### EXTRACTED INFORMATION
--------------------------------------------------
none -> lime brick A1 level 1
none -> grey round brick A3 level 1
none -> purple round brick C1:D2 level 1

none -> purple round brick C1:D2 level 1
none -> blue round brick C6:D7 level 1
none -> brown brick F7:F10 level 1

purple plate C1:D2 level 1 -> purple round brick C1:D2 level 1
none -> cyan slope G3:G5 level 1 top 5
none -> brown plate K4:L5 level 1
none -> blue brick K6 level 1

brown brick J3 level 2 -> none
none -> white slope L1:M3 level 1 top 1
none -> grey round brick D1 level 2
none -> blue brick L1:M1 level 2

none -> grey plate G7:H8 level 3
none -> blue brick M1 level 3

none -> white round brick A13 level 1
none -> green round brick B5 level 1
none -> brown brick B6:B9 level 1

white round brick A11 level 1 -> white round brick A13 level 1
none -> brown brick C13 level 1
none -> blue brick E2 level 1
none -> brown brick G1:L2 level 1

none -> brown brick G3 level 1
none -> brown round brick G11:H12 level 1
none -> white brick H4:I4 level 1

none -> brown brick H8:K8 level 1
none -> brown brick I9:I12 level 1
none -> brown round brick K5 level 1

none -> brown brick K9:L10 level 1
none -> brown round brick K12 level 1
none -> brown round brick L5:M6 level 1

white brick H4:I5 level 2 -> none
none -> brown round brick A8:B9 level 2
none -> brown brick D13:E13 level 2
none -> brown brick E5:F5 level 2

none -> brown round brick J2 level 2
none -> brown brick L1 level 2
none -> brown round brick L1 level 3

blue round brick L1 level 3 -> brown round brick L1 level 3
--------------------------------------------------
### EXERCISE INSTRUCTIONS
Lines from the one holding "none -> brown brick L1 level 2" through the last line of the material are to be repeated exactly; no other lines belong in the answer.

### ANSWER SPACE
none -> brown brick L1 level 2
none -> brown round brick L1 level 3

blue round brick L1 level 3 -> brown round brick L1 level 3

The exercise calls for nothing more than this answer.